** DATA FOR PROCESSING follows **

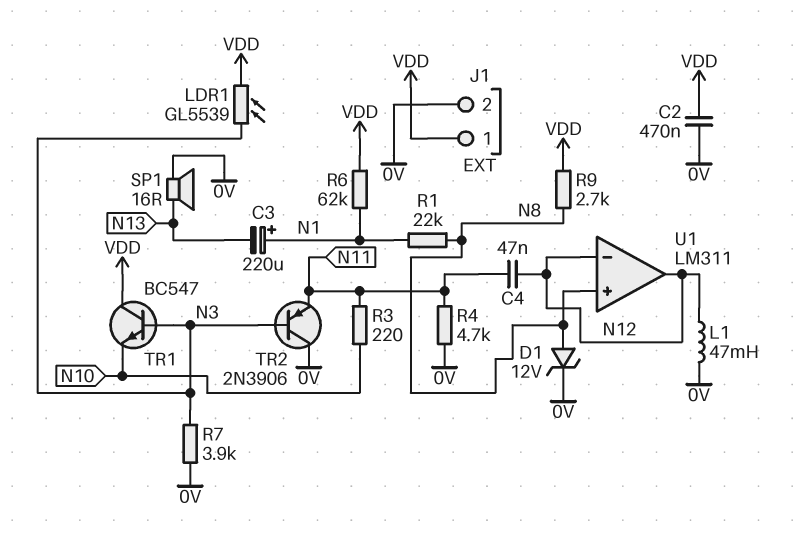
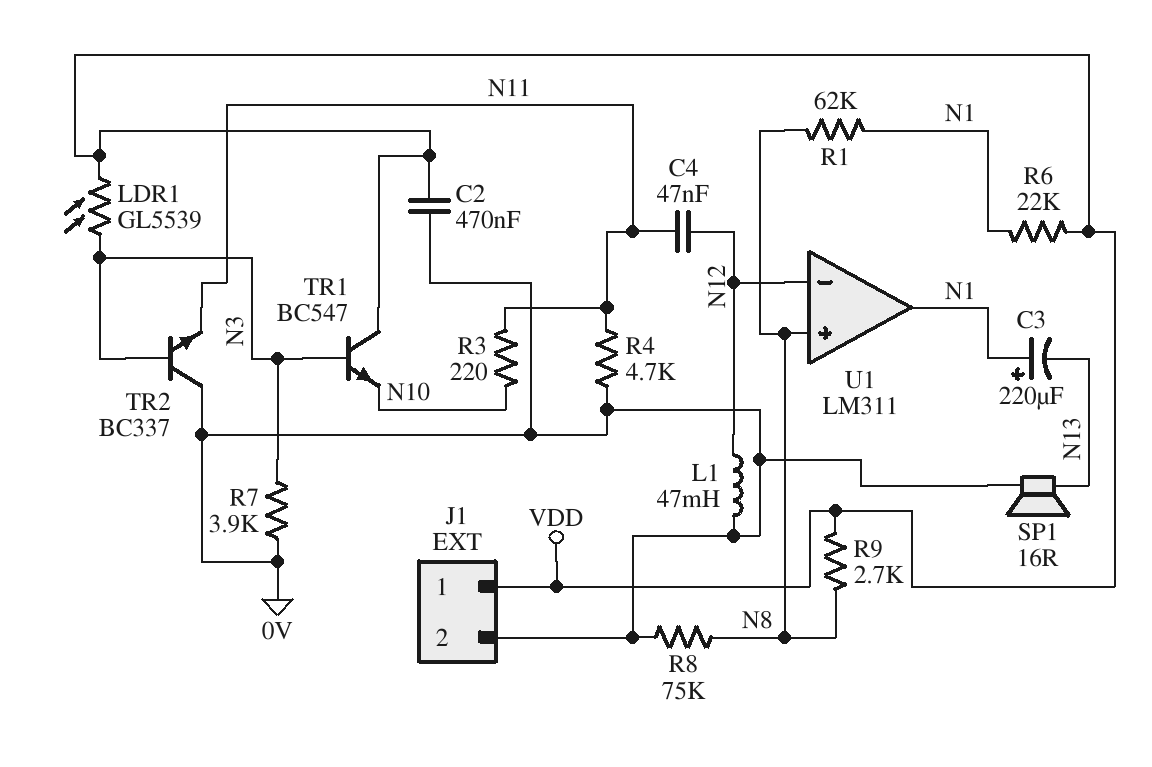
D1: zener 12V (A N8, K 0V) -> none
R1: 22k (N1, N8) -> 62k (N1, N8)
R6: 62k (N1, VDD) -> 22k (N1, VDD)
R8: none -> 75k (0V, N8)
TR2: PNP 2N3906 (B N3, C 0V, E N11) -> NPN BC337 (B N3, C 0V, E N11)
U1 pin out: N12 -> N1

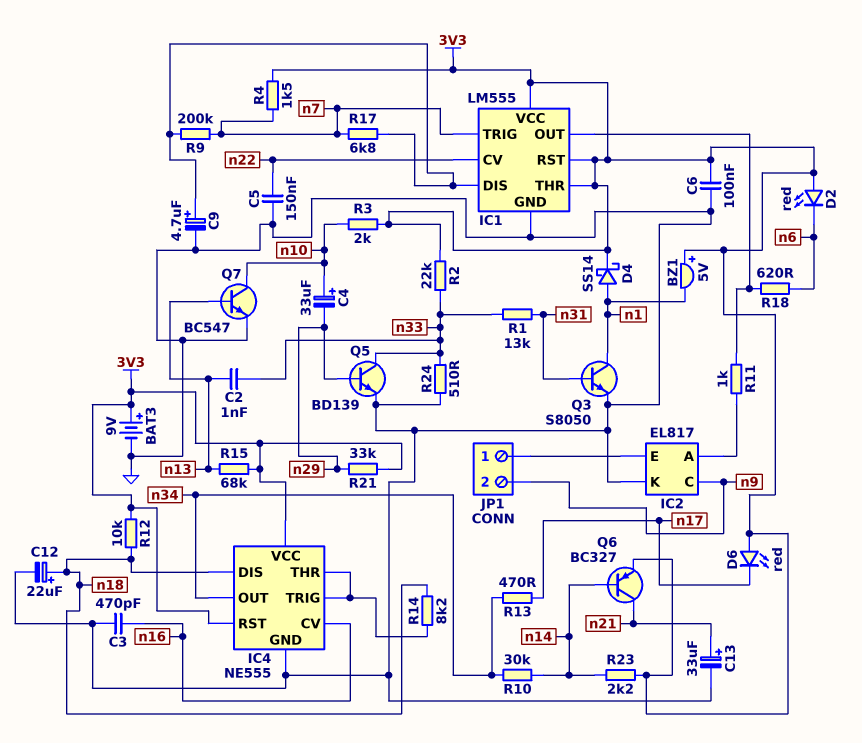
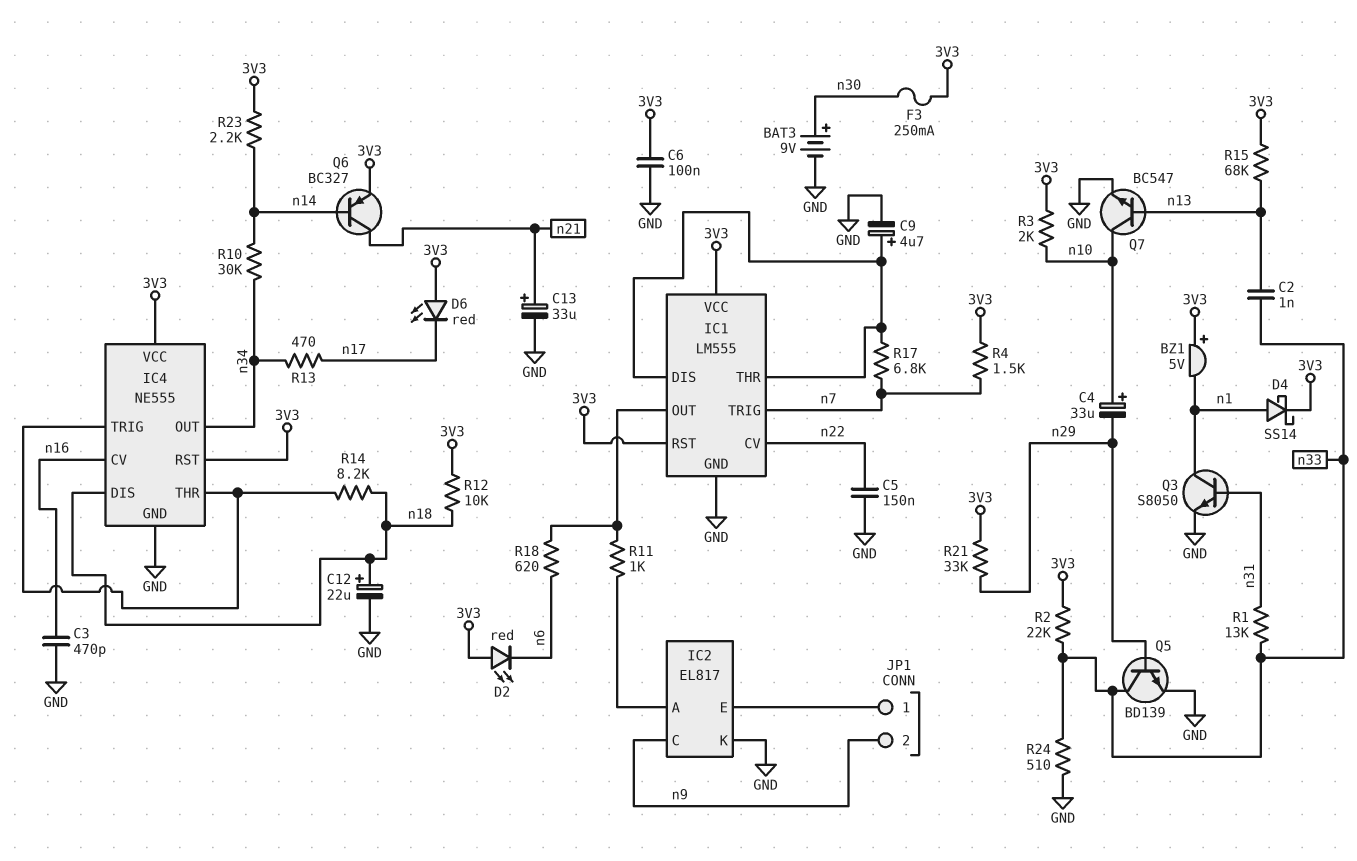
BAT3: 9V (plus 3V3, minus GND) -> 9V (plus n30, minus GND)
F3: none -> 250mA (3V3, n30)
IC1 pin THR: 3V3 -> IC1/DIS
R9: 200k (IC1/DIS, n7) -> none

** End of DATA FOR PROCESSING **

INSTRUCTIONS TO FOLLOW: Would you repeat the lines from the one containing "F3: none -> 250mA (3V3, n30)" through the end of the data, exactly, with nothing before or after them?

EXERCISE SOLUTION:
F3: none -> 250mA (3V3, n30)
IC1 pin THR: 3V3 -> IC1/DIS
R9: 200k (IC1/DIS, n7) -> none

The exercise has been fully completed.